* _What is needed_: Pull every line containing "degrees" from the listing below.

* _Exercise materials_:
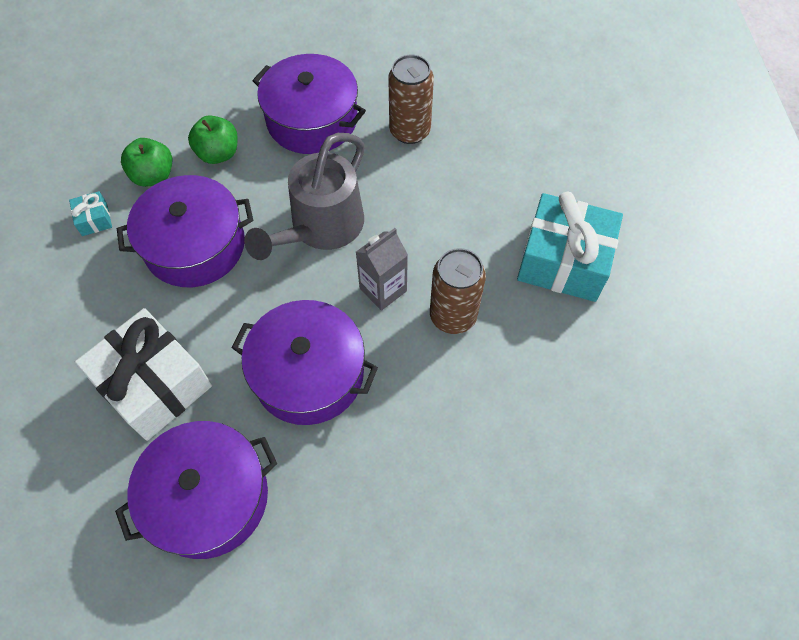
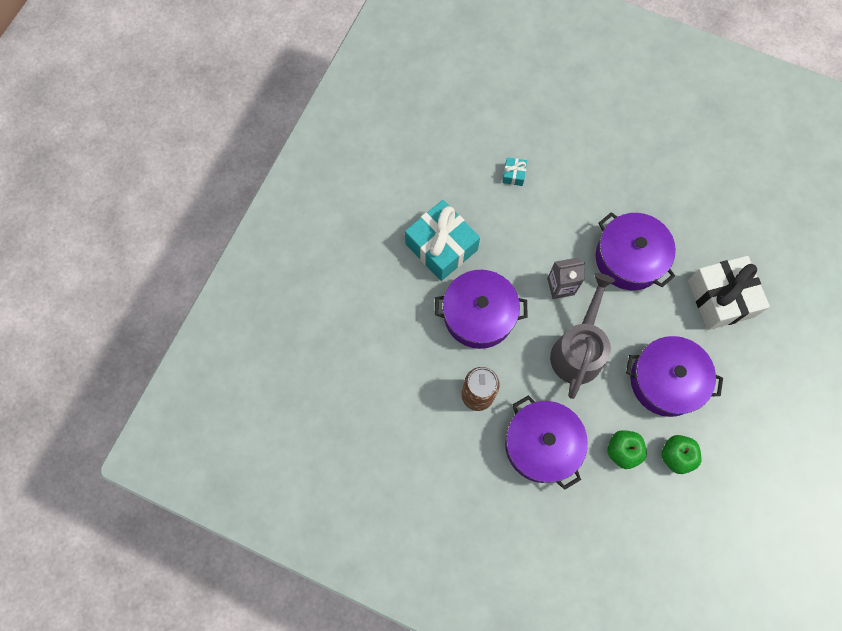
camera: 150 degrees left, 10 degrees up
turquoise gift [69,191,112,236] -> turquoise gift moved to [502,157,527,186]
purple pot [115,421,277,559] -> purple pot moved to [435,270,527,349]
grey watering can [244,133,365,260] -> grey watering can turned 45 degrees counterclockwise [550,273,615,399]
brown can [430,248,486,334] -> none

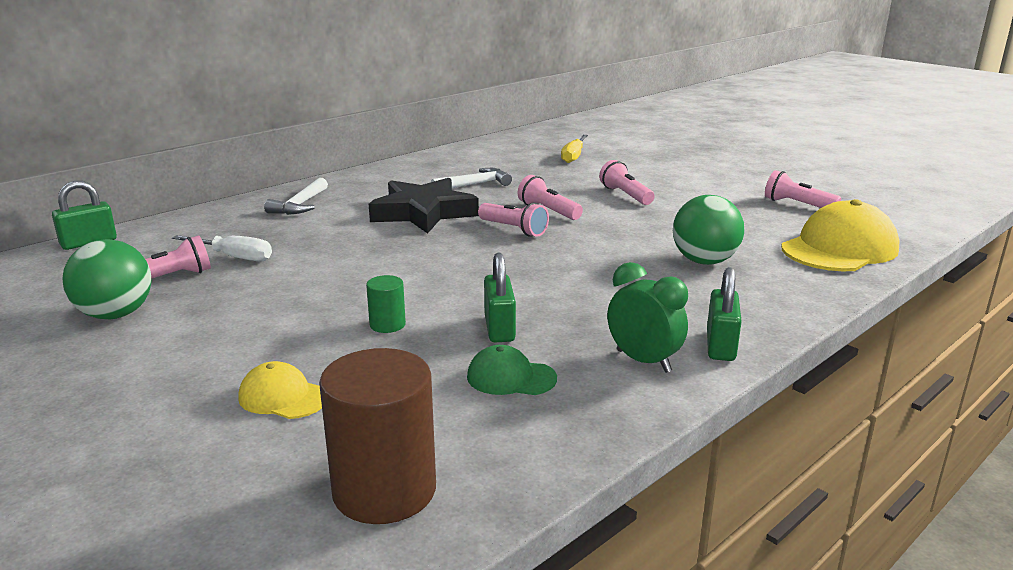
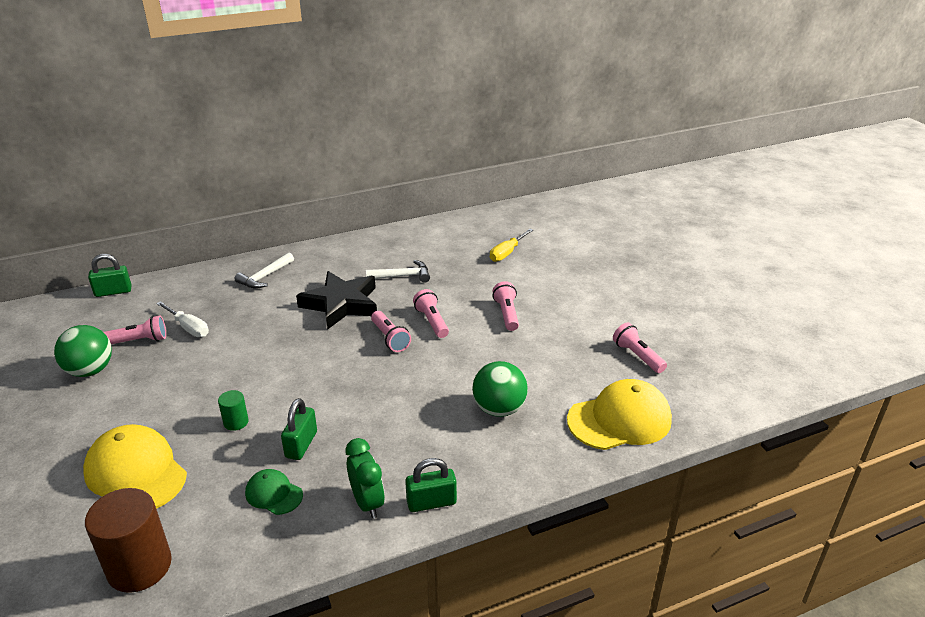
camera: 20 degrees right, 10 degrees up
yellow cap [238,361,322,419] -> yellow cap [83,424,187,509], size x1.94
green padlock [707,267,742,361] -> green padlock turned 45 degrees clockwise [405,458,457,512]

* _Output for this task_:
camera: 150 degrees left, 10 degrees up
grey watering can [244,133,365,260] -> grey watering can turned 45 degrees counterclockwise [550,273,615,399]
camera: 20 degrees right, 10 degrees up
green padlock [707,267,742,361] -> green padlock turned 45 degrees clockwise [405,458,457,512]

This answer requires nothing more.